WHAT YOU SHOULD DO: Exactly those lines that run from the one containing "RFID pin IRQ: D2 -> TX" through the last line of the entries below should be printed, and no others.

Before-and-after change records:
- - -

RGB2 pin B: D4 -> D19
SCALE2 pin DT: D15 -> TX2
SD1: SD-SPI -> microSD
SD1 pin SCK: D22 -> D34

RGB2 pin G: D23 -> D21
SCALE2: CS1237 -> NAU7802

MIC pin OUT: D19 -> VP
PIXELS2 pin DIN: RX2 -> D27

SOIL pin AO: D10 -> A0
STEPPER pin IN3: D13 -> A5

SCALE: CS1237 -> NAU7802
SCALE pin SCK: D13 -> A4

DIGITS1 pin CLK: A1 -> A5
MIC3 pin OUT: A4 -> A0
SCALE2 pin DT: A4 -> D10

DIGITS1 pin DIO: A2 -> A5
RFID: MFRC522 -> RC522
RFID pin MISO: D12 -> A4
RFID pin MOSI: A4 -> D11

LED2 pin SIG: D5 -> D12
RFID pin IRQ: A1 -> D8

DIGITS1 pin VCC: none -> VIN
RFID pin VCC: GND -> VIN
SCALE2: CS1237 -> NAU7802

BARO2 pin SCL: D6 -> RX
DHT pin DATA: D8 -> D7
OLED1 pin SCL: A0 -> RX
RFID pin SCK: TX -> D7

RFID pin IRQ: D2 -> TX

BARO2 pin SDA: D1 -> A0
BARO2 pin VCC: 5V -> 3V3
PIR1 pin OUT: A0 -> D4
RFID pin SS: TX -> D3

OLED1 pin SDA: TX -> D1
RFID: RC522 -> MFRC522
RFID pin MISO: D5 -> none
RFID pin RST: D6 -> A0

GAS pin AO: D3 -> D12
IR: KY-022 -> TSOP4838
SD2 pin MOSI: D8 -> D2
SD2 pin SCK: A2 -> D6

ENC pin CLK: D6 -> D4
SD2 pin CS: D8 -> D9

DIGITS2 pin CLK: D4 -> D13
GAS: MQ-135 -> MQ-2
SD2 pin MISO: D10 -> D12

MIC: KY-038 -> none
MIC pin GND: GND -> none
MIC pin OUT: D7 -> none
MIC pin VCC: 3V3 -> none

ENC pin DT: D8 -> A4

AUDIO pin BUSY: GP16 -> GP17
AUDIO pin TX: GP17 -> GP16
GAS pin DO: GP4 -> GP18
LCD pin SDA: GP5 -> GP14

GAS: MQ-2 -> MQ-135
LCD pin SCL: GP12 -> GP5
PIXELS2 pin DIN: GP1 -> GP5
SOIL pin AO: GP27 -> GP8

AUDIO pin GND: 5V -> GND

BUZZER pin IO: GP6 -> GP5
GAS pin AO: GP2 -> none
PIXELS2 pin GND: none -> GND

- - -

RESULT OF THE EXERCISE:
RFID pin IRQ: D2 -> TX

BARO2 pin SDA: D1 -> A0
BARO2 pin VCC: 5V -> 3V3
PIR1 pin OUT: A0 -> D4
RFID pin SS: TX -> D3

OLED1 pin SDA: TX -> D1
RFID: RC522 -> MFRC522
RFID pin MISO: D5 -> none
RFID pin RST: D6 -> A0

GAS pin AO: D3 -> D12
IR: KY-022 -> TSOP4838
SD2 pin MOSI: D8 -> D2
SD2 pin SCK: A2 -> D6

ENC pin CLK: D6 -> D4
SD2 pin CS: D8 -> D9

DIGITS2 pin CLK: D4 -> D13
GAS: MQ-135 -> MQ-2
SD2 pin MISO: D10 -> D12

MIC: KY-038 -> none
MIC pin GND: GND -> none
MIC pin OUT: D7 -> none
MIC pin VCC: 3V3 -> none

ENC pin DT: D8 -> A4

AUDIO pin BUSY: GP16 -> GP17
AUDIO pin TX: GP17 -> GP16
GAS pin DO: GP4 -> GP18
LCD pin SDA: GP5 -> GP14

GAS: MQ-2 -> MQ-135
LCD pin SCL: GP12 -> GP5
PIXELS2 pin DIN: GP1 -> GP5
SOIL pin AO: GP27 -> GP8

AUDIO pin GND: 5V -> GND

BUZZER pin IO: GP6 -> GP5
GAS pin AO: GP2 -> none
PIXELS2 pin GND: none -> GND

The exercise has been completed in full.